(Data records)
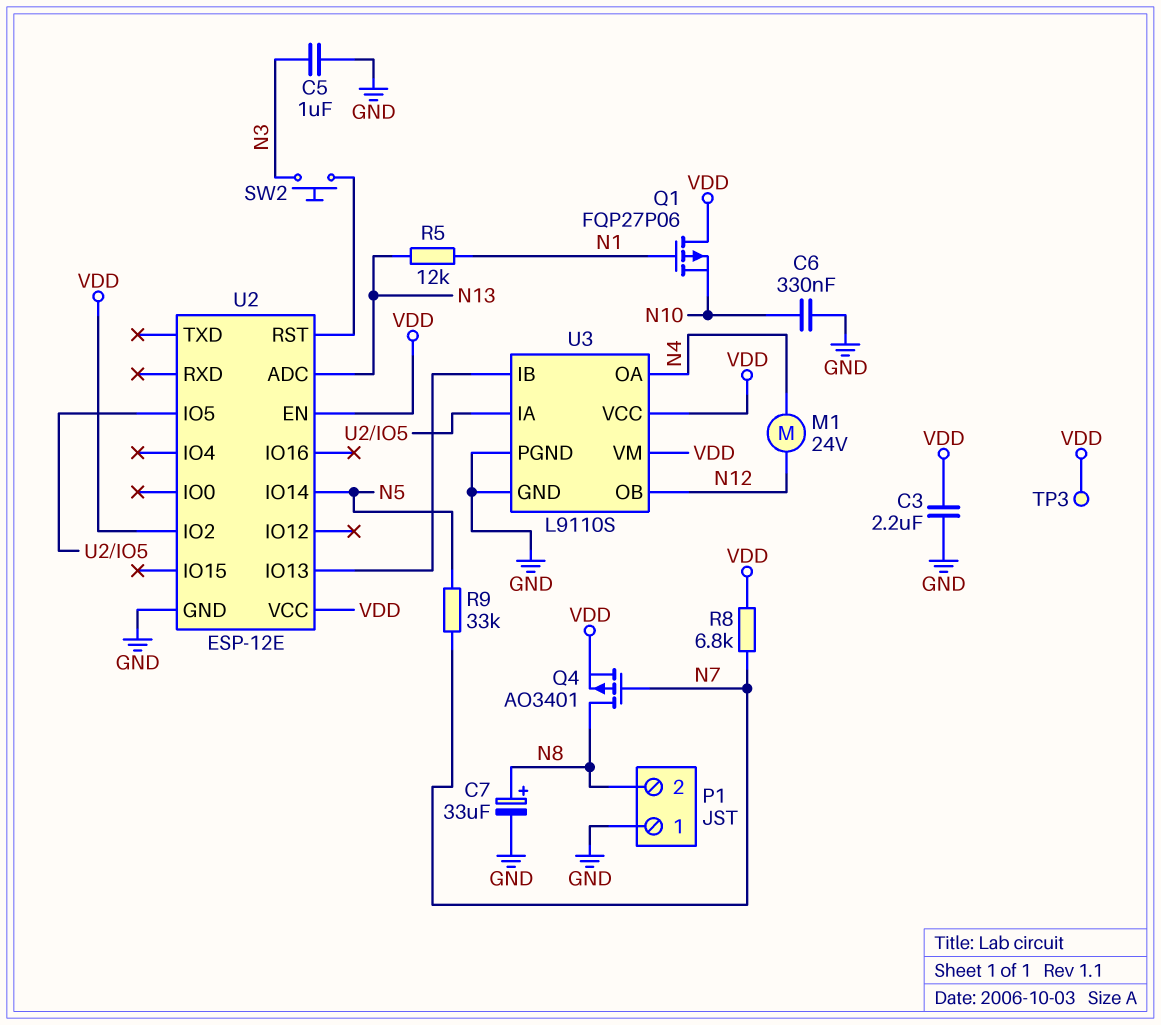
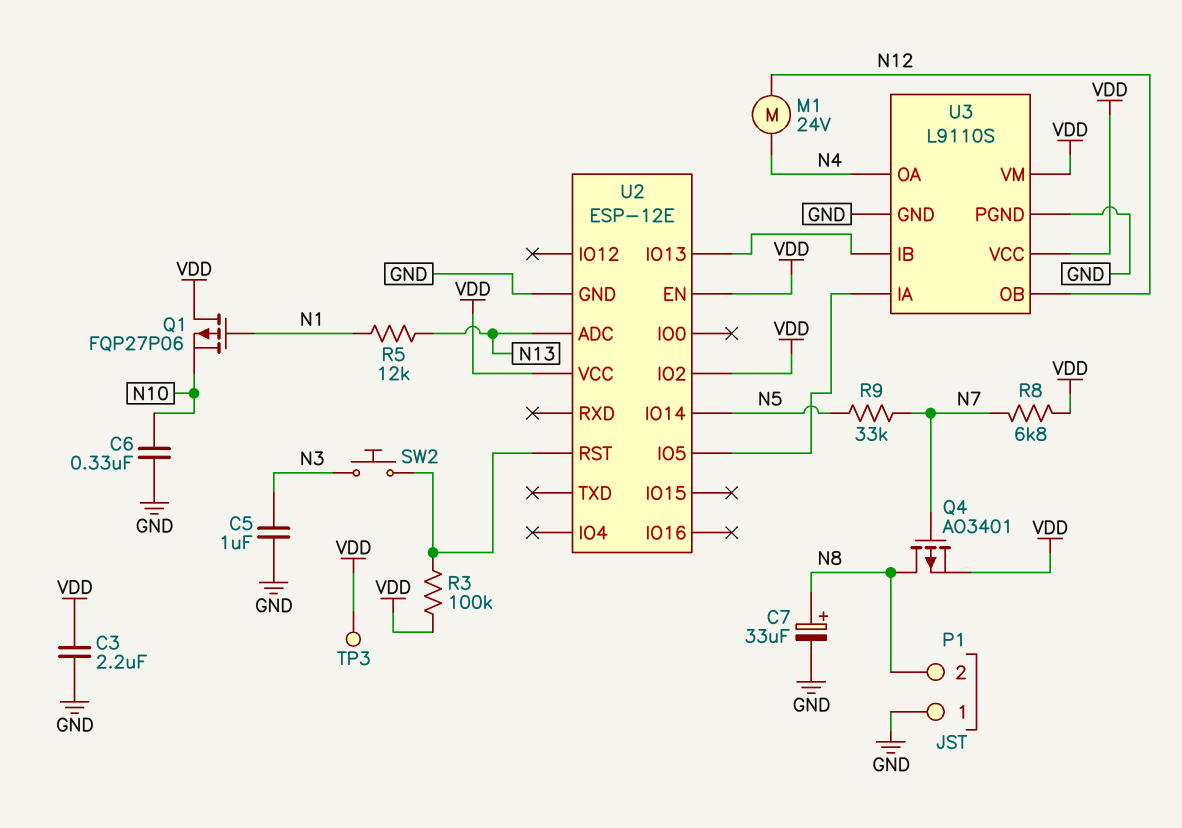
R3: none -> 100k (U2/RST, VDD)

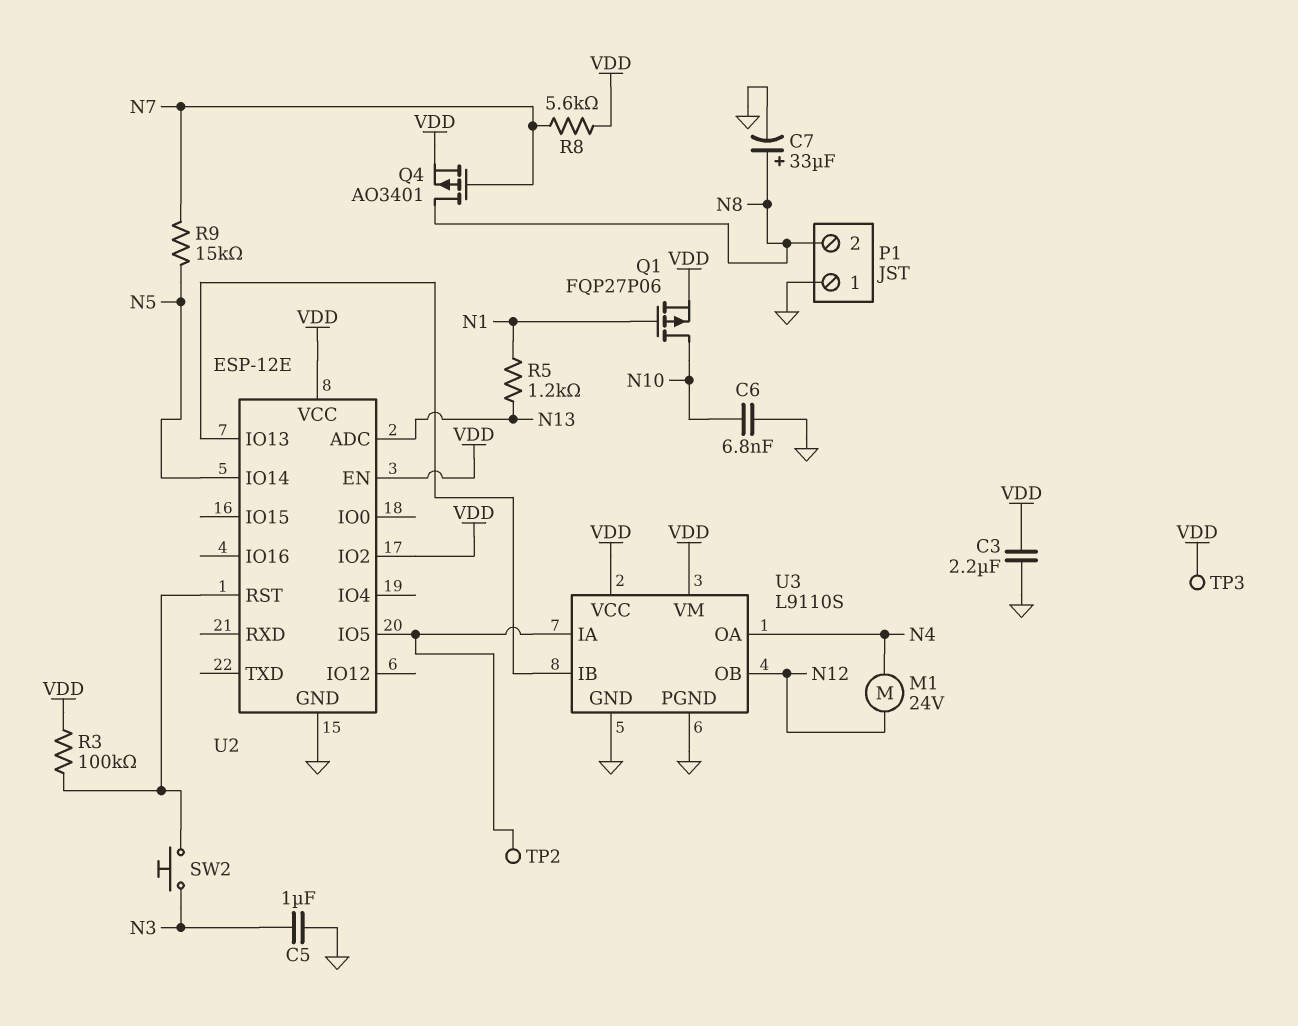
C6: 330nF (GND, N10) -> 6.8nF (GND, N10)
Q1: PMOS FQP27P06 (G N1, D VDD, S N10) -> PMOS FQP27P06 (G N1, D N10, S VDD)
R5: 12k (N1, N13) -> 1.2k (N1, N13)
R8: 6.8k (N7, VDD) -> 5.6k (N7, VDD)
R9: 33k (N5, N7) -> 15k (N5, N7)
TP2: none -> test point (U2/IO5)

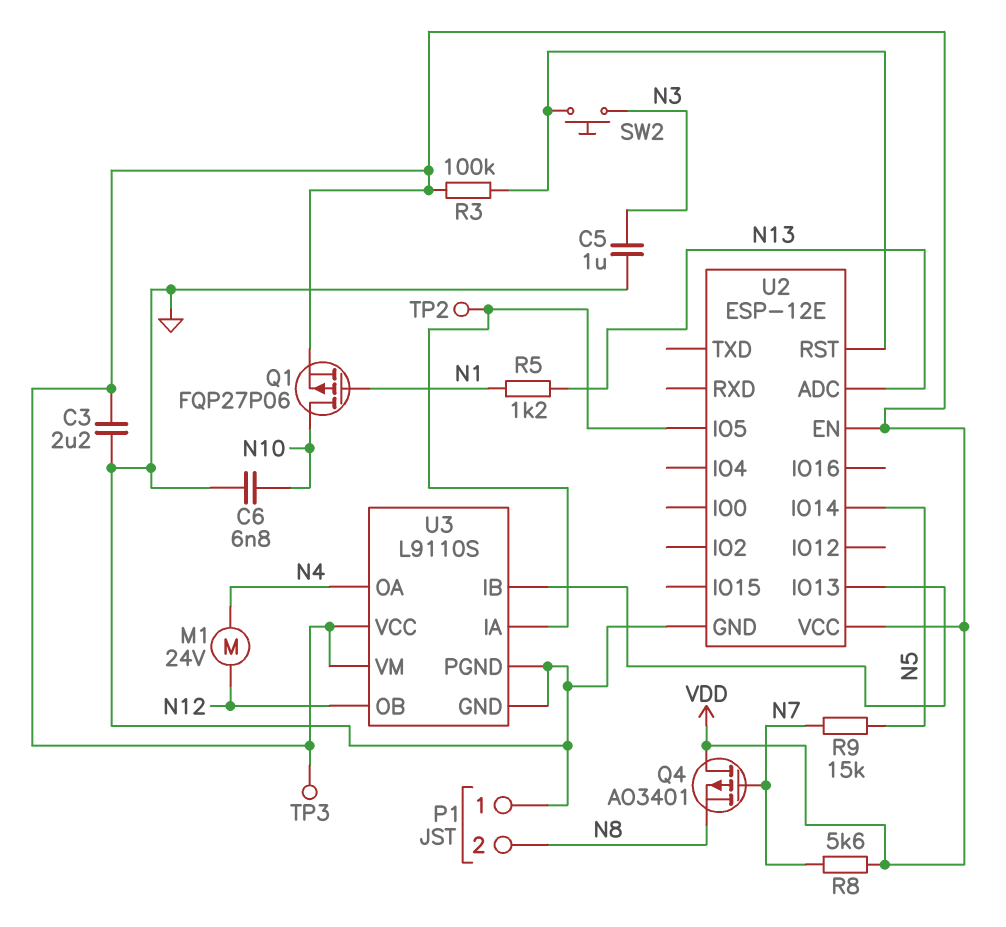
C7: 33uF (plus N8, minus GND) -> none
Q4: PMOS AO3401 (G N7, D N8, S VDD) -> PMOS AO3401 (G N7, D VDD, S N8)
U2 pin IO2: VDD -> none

==

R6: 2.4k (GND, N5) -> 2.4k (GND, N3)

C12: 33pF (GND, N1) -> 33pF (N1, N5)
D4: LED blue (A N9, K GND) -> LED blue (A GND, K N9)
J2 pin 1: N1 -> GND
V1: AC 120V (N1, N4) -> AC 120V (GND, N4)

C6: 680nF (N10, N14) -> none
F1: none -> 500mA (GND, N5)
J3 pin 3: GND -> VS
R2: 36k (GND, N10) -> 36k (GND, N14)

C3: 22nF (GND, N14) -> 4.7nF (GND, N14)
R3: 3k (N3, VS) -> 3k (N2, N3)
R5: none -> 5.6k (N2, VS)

*Task directions*: Looking back over the data above, restate word for word the lines that begin at the line with "C12: 33pF (GND, N1) -> 33pF (N1, N5)" and end at the line with "R5: none -> 5.6k (N2, VS)", inclusive.

*Finished task*:
C12: 33pF (GND, N1) -> 33pF (N1, N5)
D4: LED blue (A N9, K GND) -> LED blue (A GND, K N9)
J2 pin 1: N1 -> GND
V1: AC 120V (N1, N4) -> AC 120V (GND, N4)

C6: 680nF (N10, N14) -> none
F1: none -> 500mA (GND, N5)
J3 pin 3: GND -> VS
R2: 36k (GND, N10) -> 36k (GND, N14)

C3: 22nF (GND, N14) -> 4.7nF (GND, N14)
R3: 3k (N3, VS) -> 3k (N2, N3)
R5: none -> 5.6k (N2, VS)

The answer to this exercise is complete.